§ **Task to complete**
After finding the line with "<390,142,46,63> to <636,214,50,53>" in the entries below, retype exactly each line from there through the line with "105 degrees counterclockwise", including that final line.

Saved entries
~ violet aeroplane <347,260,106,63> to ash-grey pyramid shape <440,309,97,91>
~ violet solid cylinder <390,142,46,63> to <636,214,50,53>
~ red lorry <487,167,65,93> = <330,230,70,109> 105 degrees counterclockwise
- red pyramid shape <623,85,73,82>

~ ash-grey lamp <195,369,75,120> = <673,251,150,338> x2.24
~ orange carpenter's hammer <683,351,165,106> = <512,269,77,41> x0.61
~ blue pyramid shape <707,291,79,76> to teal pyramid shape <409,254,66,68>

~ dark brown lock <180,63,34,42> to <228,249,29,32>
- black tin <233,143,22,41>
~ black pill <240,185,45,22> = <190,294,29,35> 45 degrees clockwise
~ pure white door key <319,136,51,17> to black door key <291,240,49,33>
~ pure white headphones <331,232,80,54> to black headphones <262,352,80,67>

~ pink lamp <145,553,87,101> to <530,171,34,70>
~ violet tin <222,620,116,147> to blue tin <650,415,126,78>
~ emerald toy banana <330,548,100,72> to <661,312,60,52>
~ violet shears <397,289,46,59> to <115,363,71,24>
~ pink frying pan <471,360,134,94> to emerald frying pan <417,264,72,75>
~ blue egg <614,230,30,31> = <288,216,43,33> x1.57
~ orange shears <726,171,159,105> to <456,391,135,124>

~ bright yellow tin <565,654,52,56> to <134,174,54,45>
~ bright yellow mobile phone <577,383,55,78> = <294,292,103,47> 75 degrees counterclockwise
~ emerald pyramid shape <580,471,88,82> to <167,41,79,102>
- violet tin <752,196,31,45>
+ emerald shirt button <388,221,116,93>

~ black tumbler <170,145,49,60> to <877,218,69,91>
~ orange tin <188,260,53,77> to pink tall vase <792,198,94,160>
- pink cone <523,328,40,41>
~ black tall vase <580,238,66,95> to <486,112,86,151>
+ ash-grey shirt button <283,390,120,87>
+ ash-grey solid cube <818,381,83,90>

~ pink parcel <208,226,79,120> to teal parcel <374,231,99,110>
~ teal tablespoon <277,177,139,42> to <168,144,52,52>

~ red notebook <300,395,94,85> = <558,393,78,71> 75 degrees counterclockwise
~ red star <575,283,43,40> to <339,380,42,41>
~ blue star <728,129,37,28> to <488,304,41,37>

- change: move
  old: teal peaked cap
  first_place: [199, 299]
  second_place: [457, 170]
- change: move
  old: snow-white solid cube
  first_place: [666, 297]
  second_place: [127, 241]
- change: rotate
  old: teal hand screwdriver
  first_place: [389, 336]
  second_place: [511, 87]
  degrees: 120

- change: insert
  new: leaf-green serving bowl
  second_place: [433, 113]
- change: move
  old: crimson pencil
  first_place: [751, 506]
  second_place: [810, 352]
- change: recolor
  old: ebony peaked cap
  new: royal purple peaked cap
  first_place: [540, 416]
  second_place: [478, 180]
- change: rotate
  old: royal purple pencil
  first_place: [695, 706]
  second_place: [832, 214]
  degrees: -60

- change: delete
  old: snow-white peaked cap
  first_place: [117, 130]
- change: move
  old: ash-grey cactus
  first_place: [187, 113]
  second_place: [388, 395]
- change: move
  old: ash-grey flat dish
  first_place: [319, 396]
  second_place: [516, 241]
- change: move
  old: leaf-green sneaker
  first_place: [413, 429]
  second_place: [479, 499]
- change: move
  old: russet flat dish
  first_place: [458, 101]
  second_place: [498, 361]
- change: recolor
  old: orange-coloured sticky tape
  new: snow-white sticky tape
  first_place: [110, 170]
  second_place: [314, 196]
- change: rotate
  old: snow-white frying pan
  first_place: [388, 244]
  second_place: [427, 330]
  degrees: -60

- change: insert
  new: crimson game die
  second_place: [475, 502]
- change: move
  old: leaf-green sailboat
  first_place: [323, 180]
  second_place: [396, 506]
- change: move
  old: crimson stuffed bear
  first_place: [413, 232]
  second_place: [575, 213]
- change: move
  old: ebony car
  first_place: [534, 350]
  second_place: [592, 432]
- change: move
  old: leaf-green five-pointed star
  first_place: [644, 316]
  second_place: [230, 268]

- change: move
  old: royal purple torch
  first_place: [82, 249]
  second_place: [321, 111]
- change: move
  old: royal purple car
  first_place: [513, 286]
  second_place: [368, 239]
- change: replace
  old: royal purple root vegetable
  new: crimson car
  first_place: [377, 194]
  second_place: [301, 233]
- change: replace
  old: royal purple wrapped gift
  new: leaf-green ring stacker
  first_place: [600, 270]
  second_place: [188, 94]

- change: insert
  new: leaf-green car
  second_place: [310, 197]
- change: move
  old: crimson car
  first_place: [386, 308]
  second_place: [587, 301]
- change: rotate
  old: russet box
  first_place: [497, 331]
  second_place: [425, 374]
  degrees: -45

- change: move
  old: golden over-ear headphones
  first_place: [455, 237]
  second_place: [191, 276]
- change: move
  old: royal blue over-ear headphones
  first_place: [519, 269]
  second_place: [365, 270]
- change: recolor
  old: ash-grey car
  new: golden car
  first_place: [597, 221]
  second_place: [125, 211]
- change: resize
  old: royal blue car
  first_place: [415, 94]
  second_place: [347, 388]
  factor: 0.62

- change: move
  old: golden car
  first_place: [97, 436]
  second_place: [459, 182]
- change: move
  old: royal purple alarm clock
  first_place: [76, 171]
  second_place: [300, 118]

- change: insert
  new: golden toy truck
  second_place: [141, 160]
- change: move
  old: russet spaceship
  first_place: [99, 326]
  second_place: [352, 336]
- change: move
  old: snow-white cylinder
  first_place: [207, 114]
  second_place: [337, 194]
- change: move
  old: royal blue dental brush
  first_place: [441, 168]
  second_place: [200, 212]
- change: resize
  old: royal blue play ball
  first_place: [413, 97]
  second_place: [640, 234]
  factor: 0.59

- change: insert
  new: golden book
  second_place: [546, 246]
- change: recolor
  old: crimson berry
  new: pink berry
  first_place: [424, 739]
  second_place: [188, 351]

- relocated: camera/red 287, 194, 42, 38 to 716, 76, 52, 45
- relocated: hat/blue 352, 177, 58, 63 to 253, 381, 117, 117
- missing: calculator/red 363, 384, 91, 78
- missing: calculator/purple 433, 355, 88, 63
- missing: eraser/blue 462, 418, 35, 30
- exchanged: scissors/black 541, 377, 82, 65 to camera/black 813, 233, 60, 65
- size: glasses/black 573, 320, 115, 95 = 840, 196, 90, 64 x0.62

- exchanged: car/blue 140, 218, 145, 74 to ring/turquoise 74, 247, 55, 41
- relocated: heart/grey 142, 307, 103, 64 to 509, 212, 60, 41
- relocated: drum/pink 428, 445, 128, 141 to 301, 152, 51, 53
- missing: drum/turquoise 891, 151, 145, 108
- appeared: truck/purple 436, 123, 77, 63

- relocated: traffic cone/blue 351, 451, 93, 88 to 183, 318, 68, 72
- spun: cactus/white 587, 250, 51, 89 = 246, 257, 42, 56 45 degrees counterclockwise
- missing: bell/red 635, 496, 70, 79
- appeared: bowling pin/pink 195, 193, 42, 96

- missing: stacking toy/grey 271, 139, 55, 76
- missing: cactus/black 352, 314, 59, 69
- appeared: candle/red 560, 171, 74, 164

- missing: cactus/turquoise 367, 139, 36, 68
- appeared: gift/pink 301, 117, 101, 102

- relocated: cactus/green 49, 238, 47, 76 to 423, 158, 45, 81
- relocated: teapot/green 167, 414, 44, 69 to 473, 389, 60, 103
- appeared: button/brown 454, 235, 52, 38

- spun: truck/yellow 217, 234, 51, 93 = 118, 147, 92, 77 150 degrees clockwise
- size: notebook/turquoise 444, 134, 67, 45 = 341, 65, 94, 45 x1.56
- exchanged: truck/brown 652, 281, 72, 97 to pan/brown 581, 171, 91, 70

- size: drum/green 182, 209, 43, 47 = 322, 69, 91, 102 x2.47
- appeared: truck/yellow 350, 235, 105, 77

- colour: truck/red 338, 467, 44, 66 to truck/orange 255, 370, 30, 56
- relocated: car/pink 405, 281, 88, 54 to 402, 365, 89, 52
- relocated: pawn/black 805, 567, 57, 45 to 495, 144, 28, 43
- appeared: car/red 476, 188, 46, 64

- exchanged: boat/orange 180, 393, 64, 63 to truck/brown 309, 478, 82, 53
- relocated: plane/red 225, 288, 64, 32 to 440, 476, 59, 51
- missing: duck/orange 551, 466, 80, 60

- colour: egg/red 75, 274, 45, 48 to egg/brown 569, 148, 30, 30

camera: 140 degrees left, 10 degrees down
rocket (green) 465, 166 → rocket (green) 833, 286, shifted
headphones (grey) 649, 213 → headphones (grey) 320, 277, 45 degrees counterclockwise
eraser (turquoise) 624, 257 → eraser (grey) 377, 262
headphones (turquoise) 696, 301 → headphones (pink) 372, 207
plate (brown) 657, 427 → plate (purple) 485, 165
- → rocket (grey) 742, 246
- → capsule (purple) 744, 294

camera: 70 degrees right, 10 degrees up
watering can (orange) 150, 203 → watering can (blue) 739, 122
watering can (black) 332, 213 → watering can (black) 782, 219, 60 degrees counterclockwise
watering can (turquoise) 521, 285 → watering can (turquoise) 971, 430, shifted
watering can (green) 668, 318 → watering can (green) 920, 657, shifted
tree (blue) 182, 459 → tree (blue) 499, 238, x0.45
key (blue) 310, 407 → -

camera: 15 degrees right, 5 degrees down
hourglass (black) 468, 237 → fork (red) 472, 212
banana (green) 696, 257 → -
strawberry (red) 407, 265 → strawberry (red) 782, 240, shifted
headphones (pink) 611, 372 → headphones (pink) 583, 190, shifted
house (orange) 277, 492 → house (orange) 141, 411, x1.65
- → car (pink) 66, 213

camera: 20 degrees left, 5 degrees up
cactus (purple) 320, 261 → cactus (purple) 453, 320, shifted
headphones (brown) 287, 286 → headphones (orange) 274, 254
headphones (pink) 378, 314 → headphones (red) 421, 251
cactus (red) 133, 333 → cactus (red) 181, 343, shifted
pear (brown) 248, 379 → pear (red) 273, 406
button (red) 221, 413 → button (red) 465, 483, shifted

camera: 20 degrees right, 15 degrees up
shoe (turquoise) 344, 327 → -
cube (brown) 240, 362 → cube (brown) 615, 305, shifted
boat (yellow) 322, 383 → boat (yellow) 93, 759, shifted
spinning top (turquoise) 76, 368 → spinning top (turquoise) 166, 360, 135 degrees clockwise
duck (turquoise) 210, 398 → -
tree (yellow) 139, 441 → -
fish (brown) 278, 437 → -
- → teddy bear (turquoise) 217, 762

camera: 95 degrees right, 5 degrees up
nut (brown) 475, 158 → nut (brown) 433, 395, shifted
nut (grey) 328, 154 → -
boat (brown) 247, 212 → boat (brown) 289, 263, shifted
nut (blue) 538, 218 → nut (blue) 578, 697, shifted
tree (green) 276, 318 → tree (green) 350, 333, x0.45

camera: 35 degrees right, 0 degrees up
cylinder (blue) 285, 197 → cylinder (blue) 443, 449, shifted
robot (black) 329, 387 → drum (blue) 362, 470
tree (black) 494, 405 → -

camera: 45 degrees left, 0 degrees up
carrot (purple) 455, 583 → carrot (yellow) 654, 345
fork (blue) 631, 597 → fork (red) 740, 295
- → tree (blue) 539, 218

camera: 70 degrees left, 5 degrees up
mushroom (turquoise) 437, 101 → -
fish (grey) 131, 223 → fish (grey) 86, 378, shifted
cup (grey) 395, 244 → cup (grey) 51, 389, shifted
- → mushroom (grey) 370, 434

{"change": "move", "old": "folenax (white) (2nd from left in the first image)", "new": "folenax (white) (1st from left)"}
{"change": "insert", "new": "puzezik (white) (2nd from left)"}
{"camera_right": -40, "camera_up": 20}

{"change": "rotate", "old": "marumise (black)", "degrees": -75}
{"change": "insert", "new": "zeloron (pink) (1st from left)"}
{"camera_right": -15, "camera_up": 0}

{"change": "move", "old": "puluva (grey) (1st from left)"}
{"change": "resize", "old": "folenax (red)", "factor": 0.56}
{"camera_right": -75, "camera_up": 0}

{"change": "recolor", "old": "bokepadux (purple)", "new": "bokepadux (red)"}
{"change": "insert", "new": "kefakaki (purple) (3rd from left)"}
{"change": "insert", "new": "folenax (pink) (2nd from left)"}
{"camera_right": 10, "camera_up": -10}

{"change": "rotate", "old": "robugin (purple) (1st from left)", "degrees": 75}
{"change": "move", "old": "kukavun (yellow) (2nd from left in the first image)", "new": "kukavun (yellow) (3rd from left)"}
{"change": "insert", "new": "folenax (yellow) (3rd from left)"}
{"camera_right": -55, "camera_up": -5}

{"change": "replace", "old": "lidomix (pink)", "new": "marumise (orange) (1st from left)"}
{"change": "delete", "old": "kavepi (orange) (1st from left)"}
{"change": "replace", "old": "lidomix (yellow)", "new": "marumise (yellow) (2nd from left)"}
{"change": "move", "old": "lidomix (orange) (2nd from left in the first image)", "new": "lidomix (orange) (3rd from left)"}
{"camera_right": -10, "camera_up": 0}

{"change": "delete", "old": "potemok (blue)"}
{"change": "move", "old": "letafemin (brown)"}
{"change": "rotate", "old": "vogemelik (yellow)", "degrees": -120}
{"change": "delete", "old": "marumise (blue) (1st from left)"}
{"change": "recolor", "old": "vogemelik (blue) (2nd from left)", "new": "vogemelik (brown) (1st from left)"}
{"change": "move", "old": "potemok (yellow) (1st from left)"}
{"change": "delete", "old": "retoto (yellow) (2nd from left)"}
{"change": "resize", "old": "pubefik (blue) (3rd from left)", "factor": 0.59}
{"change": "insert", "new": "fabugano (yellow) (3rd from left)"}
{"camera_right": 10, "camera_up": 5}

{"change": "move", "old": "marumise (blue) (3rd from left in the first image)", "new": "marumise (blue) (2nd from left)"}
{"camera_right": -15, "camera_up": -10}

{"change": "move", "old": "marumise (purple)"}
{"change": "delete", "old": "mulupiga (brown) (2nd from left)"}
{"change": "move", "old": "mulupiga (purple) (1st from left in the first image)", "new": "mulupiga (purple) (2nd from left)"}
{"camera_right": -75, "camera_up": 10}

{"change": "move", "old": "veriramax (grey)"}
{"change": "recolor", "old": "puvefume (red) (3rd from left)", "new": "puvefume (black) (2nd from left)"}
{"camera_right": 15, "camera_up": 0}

§ **Result**
~ violet solid cylinder <390,142,46,63> to <636,214,50,53>
~ red lorry <487,167,65,93> = <330,230,70,109> 105 degrees counterclockwise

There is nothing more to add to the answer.